BEGIN

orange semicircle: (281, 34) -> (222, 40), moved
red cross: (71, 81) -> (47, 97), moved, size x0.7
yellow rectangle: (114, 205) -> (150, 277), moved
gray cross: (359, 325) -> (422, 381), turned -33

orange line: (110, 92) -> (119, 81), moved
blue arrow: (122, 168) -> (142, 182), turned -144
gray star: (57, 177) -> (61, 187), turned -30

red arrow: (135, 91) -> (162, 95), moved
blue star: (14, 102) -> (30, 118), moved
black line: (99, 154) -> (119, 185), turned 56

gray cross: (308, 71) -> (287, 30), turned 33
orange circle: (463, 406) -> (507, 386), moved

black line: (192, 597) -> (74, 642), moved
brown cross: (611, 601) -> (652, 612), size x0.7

END
BEGIN

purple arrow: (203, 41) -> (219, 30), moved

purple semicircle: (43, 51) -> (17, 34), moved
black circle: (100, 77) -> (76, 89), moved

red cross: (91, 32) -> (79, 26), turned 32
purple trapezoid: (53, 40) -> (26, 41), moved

END

**Task objective**: Counting only those lines of the data above where the word "star" appears, give the number and nothing more.

**Task response**: 2